(Recorded data)
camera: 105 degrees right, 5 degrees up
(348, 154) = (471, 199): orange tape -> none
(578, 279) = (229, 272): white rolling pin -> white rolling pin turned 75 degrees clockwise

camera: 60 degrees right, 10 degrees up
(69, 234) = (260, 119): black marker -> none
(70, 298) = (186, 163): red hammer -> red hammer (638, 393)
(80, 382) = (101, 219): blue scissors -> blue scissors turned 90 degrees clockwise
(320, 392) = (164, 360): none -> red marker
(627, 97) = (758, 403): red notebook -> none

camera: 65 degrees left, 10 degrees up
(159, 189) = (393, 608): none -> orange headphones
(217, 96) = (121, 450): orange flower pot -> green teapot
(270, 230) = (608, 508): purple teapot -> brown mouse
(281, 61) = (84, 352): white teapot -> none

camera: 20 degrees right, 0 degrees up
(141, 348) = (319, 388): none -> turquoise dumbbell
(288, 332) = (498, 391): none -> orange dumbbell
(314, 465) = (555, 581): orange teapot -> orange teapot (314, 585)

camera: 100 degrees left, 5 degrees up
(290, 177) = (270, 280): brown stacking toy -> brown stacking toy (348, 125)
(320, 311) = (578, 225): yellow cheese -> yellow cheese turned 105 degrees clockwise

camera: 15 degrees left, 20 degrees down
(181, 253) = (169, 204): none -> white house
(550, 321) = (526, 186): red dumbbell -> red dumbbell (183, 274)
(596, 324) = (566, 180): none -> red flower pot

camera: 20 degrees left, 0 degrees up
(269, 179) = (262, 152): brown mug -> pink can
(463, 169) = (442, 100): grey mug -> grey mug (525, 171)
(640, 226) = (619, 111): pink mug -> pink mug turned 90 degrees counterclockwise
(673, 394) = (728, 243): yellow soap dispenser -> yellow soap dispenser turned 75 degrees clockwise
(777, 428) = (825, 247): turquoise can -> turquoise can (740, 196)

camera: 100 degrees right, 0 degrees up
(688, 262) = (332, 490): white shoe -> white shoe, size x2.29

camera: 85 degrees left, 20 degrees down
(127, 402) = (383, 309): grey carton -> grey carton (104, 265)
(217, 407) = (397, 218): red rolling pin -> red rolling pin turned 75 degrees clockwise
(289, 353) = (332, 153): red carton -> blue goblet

Problem description. Pull every line with the word "teapot" from the data.

Expected output.
(217, 96) = (121, 450): orange flower pot -> green teapot
(270, 230) = (608, 508): purple teapot -> brown mouse
(281, 61) = (84, 352): white teapot -> none
(314, 465) = (555, 581): orange teapot -> orange teapot (314, 585)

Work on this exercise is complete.